▶ **ASSIGNMENT**:
The lines to copy are those in the records below that hold the word "pink".

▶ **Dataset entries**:
»»

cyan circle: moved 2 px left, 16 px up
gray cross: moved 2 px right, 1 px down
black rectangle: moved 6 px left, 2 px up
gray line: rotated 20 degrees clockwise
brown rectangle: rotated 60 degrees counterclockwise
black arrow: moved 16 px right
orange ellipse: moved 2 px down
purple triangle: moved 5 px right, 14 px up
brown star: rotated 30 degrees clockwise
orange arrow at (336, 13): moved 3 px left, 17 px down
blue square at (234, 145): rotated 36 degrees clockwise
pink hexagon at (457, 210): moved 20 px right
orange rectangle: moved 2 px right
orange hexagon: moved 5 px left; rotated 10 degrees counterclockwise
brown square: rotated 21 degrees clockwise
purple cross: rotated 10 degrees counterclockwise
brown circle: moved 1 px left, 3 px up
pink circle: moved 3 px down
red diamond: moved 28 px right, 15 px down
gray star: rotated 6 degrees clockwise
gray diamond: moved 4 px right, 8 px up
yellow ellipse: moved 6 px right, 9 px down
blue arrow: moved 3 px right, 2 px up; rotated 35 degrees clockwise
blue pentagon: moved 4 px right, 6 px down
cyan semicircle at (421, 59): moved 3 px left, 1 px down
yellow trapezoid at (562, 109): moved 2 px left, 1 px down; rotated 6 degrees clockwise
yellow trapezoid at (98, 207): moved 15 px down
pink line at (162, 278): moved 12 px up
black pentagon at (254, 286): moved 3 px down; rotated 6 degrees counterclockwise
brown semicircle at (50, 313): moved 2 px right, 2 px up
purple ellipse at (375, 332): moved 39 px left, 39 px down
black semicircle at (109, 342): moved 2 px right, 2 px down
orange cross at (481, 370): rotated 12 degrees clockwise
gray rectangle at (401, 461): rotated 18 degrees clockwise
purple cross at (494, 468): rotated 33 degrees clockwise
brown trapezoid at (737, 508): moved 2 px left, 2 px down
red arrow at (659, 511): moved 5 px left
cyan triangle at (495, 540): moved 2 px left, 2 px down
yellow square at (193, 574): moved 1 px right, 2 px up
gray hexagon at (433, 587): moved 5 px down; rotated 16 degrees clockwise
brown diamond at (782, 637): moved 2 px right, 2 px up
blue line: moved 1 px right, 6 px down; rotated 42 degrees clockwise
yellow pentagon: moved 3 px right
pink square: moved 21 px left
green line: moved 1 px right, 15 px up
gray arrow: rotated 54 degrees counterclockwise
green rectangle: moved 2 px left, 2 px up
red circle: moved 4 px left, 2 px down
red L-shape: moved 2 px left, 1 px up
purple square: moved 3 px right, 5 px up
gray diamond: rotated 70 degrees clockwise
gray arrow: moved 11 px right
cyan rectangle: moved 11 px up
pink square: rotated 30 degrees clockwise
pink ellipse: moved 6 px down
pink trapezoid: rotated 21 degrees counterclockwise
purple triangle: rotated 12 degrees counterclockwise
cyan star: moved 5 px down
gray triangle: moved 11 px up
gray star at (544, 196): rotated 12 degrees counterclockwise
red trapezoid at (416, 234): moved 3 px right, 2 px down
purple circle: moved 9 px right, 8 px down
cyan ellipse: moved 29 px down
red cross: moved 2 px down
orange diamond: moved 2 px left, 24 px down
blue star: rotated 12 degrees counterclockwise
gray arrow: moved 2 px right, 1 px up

««

▶ **FINISHED TASK**:
pink hexagon at (457, 210): moved 20 px right
pink circle: moved 3 px down
pink line at (162, 278): moved 12 px up
pink square: moved 21 px left
pink square: rotated 30 degrees clockwise
pink ellipse: moved 6 px down
pink trapezoid: rotated 21 degrees counterclockwise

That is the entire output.